→ EXERCISE DATA
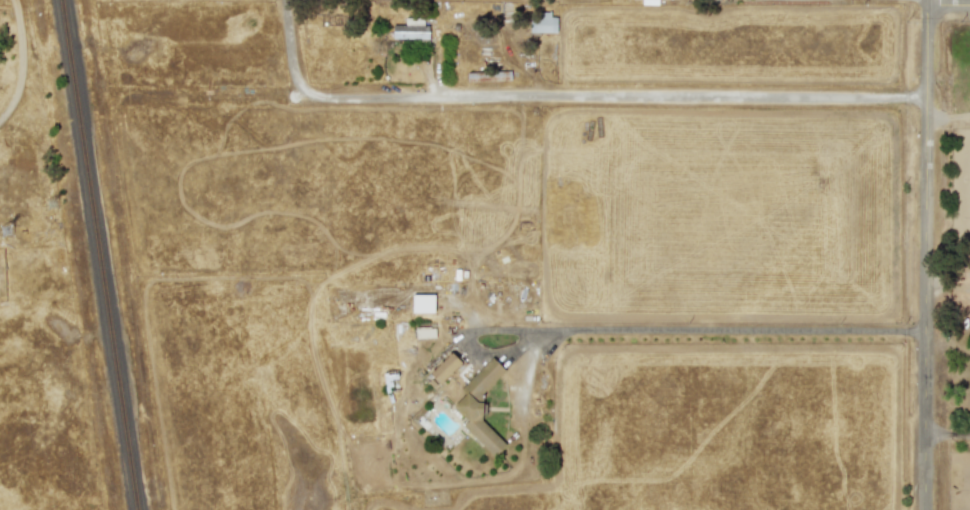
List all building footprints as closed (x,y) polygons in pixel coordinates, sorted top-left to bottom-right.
[(530,14),(529,32),(556,33),(556,14),(530,14)] [(392,39),(425,39),(426,18),(404,18),(404,25),(392,25),(392,39)] [(433,313),(433,295),(412,295),(412,313),(433,313)] [(414,328),(415,338),(435,338),(434,327),(414,328)] [(461,363),(451,353),(429,376),(439,385),(461,363)] [(479,421),(470,411),(507,374),(491,357),(460,389),(464,394),(452,406),(467,421),(462,426),(468,432),(479,421)]
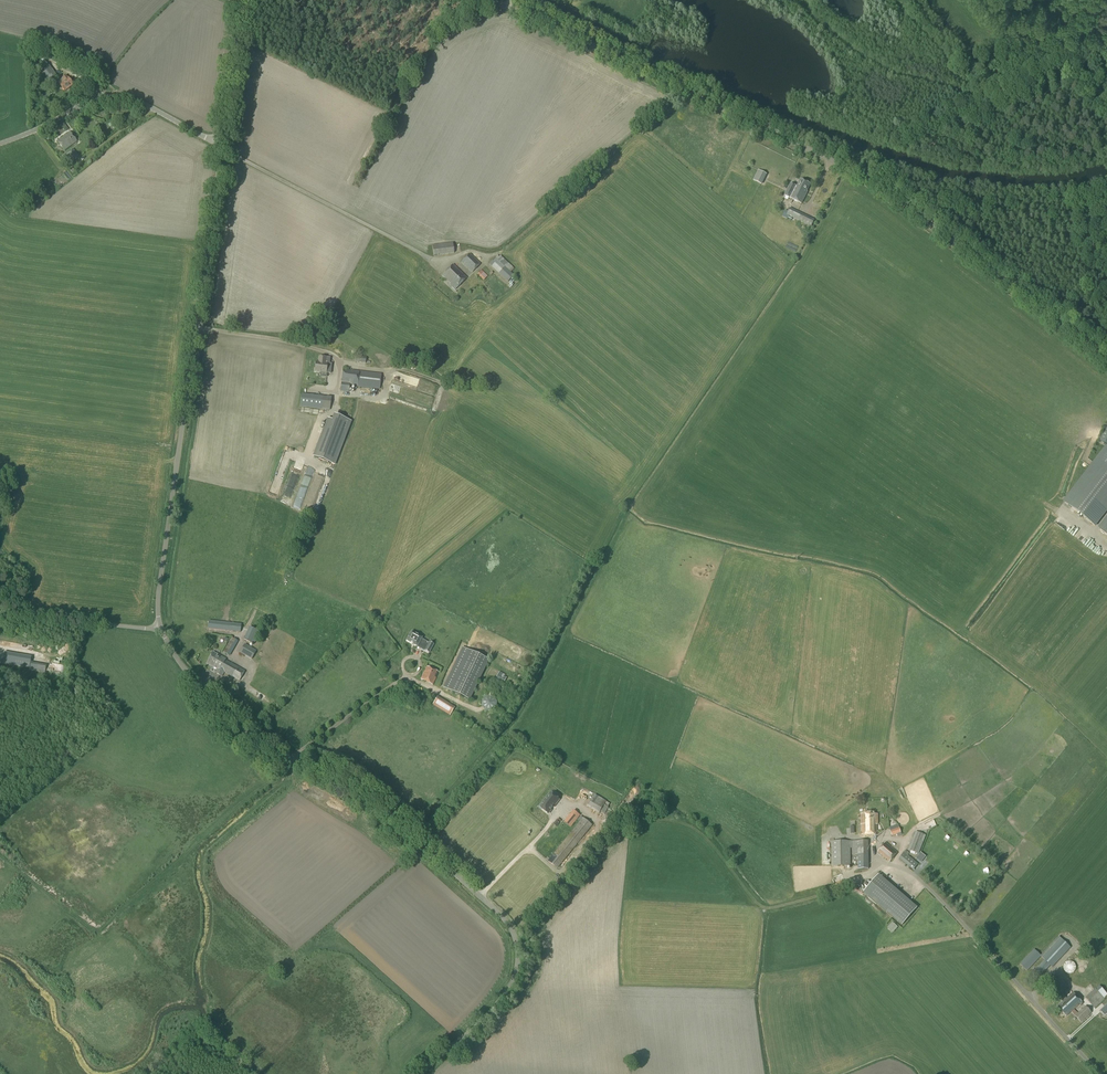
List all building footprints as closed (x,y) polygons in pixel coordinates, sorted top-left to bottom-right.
[(50,81),(56,75),(48,65),(41,70),(50,81)] [(65,91),(73,85),(68,78),(66,75),(61,79),(62,79),(58,82),(60,84),(60,85),(65,91)] [(109,124),(105,126),(108,134),(113,132),(109,124)] [(65,151),(77,141),(70,132),(57,141),(65,151)] [(72,163),(79,157),(74,149),(66,155),(72,163)] [(759,169),(755,180),(764,183),(768,173),(759,169)] [(806,192),(810,185),(800,180),(796,187),(791,184),(785,196),(801,204),(807,192),(806,192)] [(799,221),(802,214),(790,208),(787,215),(799,221)] [(472,273),(480,264),(470,254),(461,263),(472,273)] [(495,258),(489,264),(508,282),(514,275),(495,258)] [(455,290),(467,278),(453,265),(442,276),(451,284),(449,285),(455,290)] [(483,281),(488,276),(481,270),(477,274),(483,281)] [(501,306),(509,300),(505,296),(498,301),(501,306)] [(325,363),(326,358),(319,357),(318,363),(315,362),(314,372),(326,373),(327,364),(325,363)] [(380,390),(382,374),(343,369),(340,391),(349,393),(349,389),(351,390),(351,386),(380,390)] [(300,407),(304,407),(330,410),(331,398),(301,394),(300,401),(300,407)] [(335,415),(332,421),(318,459),(319,459),(334,465),(351,421),(335,415)] [(1106,511),(1106,448),(1105,446),(1062,501),(1080,515),(1095,526),(1106,511)] [(284,499),(291,502),(306,463),(299,460),(284,499)] [(317,482),(324,485),(328,473),(321,471),(317,482)] [(1098,528),(1106,535),(1106,516),(1098,528)] [(240,633),(241,624),(208,621),(207,629),(240,633)] [(254,644),(260,632),(249,627),(244,639),(254,644)] [(428,643),(421,639),(422,638),(411,632),(406,641),(417,647),(417,646),(425,650),(424,651),(429,653),(434,645),(429,642),(428,643)] [(229,656),(238,642),(232,638),(223,652),(229,656)] [(251,660),(256,651),(244,644),(239,653),(251,660)] [(469,700),(488,660),(462,648),(443,688),(469,700)] [(239,681),(245,671),(225,660),(226,659),(213,652),(206,664),(217,670),(215,673),(222,677),(224,673),(239,681)] [(433,685),(438,673),(426,667),(421,679),(433,685)] [(505,675),(500,672),(496,679),(501,682),(504,676),(505,675)] [(436,706),(441,699),(437,697),(433,704),(436,706)] [(449,715),(454,707),(451,705),(446,713),(449,715)] [(560,800),(551,793),(546,799),(545,799),(542,803),(545,805),(542,809),(547,813),(555,804),(556,804),(560,800)] [(589,804),(600,814),(609,805),(598,794),(589,804)] [(570,827),(580,815),(574,810),(564,822),(570,827)] [(877,821),(877,814),(861,814),(861,819),(862,819),(862,835),(877,835),(877,821)] [(557,868),(592,825),(583,818),(549,861),(557,868)] [(928,824),(931,828),(937,824),(934,820),(928,824)] [(902,835),(898,825),(889,828),(892,836),(897,834),(898,837),(902,835)] [(918,854),(926,836),(915,832),(908,850),(918,854)] [(868,841),(831,841),(832,867),(850,866),(850,848),(852,848),(852,855),(858,855),(858,847),(868,846),(868,841)] [(889,861),(897,852),(886,842),(878,852),(889,861)] [(913,870),(918,864),(908,856),(910,853),(906,850),(899,859),(913,870)] [(920,852),(915,858),(920,862),(925,856),(920,852)] [(956,869),(960,873),(964,869),(960,865),(956,869)] [(902,925),(917,908),(878,875),(863,892),(902,925)] [(1052,967),(1070,947),(1059,937),(1041,956),(1034,949),(1020,964),(1027,971),(1041,956),(1045,960),(1032,974),(1037,979),(1050,965),(1052,967)] [(1090,957),(1081,964),(1086,970),(1095,963),(1090,957)] [(1066,999),(1060,992),(1067,986),(1060,978),(1050,987),(1060,999),(1062,998),(1064,1001),(1058,1007),(1066,1016),(1071,1012),(1080,1022),(1091,1013),(1085,1007),(1077,1014),(1074,1009),(1082,1003),(1073,993),(1066,999)] [(1104,999),(1104,998),(1106,995),(1106,994),(1099,986),(1085,998),(1095,1008),(1104,999)]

→ WHAT YOU HAVE TO DO
Every word of the material above should be copied exactly; no pictures.

→ TASK ANSWER
List all building footprints as closed (x,y) polygons in pixel coordinates, sorted top-left to bottom-right.
[(530,14),(529,32),(556,33),(556,14),(530,14)] [(392,39),(425,39),(426,18),(404,18),(404,25),(392,25),(392,39)] [(433,313),(433,295),(412,295),(412,313),(433,313)] [(414,328),(415,338),(435,338),(434,327),(414,328)] [(461,363),(451,353),(429,376),(439,385),(461,363)] [(479,421),(470,411),(507,374),(491,357),(460,389),(464,394),(452,406),(467,421),(462,426),(468,432),(479,421)]
List all building footprints as closed (x,y) polygons in pixel coordinates, sorted top-left to bottom-right.
[(50,81),(56,75),(48,65),(41,70),(50,81)] [(65,91),(73,85),(68,78),(66,75),(61,79),(62,79),(58,82),(60,84),(60,85),(65,91)] [(109,124),(105,126),(108,134),(113,132),(109,124)] [(65,151),(77,141),(70,132),(57,141),(65,151)] [(72,163),(79,157),(74,149),(66,155),(72,163)] [(759,169),(755,180),(764,183),(768,173),(759,169)] [(806,192),(810,185),(800,180),(796,187),(791,184),(785,196),(801,204),(807,192),(806,192)] [(799,221),(802,214),(790,208),(787,215),(799,221)] [(472,273),(480,264),(470,254),(461,263),(472,273)] [(495,258),(489,264),(508,282),(514,275),(495,258)] [(455,290),(467,278),(453,265),(442,276),(451,284),(449,285),(455,290)] [(483,281),(488,276),(481,270),(477,274),(483,281)] [(501,306),(509,300),(505,296),(498,301),(501,306)] [(325,363),(326,358),(319,357),(318,363),(315,362),(314,372),(326,373),(327,364),(325,363)] [(380,390),(382,374),(343,369),(340,391),(349,393),(349,389),(351,390),(351,386),(380,390)] [(300,407),(304,407),(330,410),(331,398),(301,394),(300,401),(300,407)] [(335,415),(332,421),(318,459),(319,459),(334,465),(351,421),(335,415)] [(1106,511),(1106,448),(1105,446),(1062,501),(1080,515),(1095,526),(1106,511)] [(284,499),(291,502),(306,463),(299,460),(284,499)] [(317,482),(324,485),(328,473),(321,471),(317,482)] [(1098,528),(1106,535),(1106,516),(1098,528)] [(240,633),(241,624),(208,621),(207,629),(240,633)] [(254,644),(260,632),(249,627),(244,639),(254,644)] [(428,643),(421,639),(422,638),(411,632),(406,641),(417,647),(417,646),(425,650),(424,651),(429,653),(434,645),(429,642),(428,643)] [(229,656),(238,642),(232,638),(223,652),(229,656)] [(251,660),(256,651),(244,644),(239,653),(251,660)] [(469,700),(488,660),(462,648),(443,688),(469,700)] [(239,681),(245,671),(225,660),(226,659),(213,652),(206,664),(217,670),(215,673),(222,677),(224,673),(239,681)] [(433,685),(438,673),(426,667),(421,679),(433,685)] [(505,675),(500,672),(496,679),(501,682),(504,676),(505,675)] [(436,706),(441,699),(437,697),(433,704),(436,706)] [(449,715),(454,707),(451,705),(446,713),(449,715)] [(560,800),(551,793),(546,799),(545,799),(542,803),(545,805),(542,809),(547,813),(555,804),(556,804),(560,800)] [(589,804),(600,814),(609,805),(598,794),(589,804)] [(570,827),(580,815),(574,810),(564,822),(570,827)] [(877,821),(877,814),(861,814),(861,819),(862,819),(862,835),(877,835),(877,821)] [(557,868),(592,825),(583,818),(549,861),(557,868)] [(928,824),(931,828),(937,824),(934,820),(928,824)] [(902,835),(898,825),(889,828),(892,836),(897,834),(898,837),(902,835)] [(918,854),(926,836),(915,832),(908,850),(918,854)] [(868,841),(831,841),(832,867),(850,866),(850,848),(852,848),(852,855),(858,855),(858,847),(868,846),(868,841)] [(889,861),(897,852),(886,842),(878,852),(889,861)] [(913,870),(918,864),(908,856),(910,853),(906,850),(899,859),(913,870)] [(920,852),(915,858),(920,862),(925,856),(920,852)] [(956,869),(960,873),(964,869),(960,865),(956,869)] [(902,925),(917,908),(878,875),(863,892),(902,925)] [(1052,967),(1070,947),(1059,937),(1041,956),(1034,949),(1020,964),(1027,971),(1041,956),(1045,960),(1032,974),(1037,979),(1050,965),(1052,967)] [(1090,957),(1081,964),(1086,970),(1095,963),(1090,957)] [(1066,999),(1060,992),(1067,986),(1060,978),(1050,987),(1060,999),(1062,998),(1064,1001),(1058,1007),(1066,1016),(1071,1012),(1080,1022),(1091,1013),(1085,1007),(1077,1014),(1074,1009),(1082,1003),(1073,993),(1066,999)] [(1104,999),(1104,998),(1106,995),(1106,994),(1099,986),(1085,998),(1095,1008),(1104,999)]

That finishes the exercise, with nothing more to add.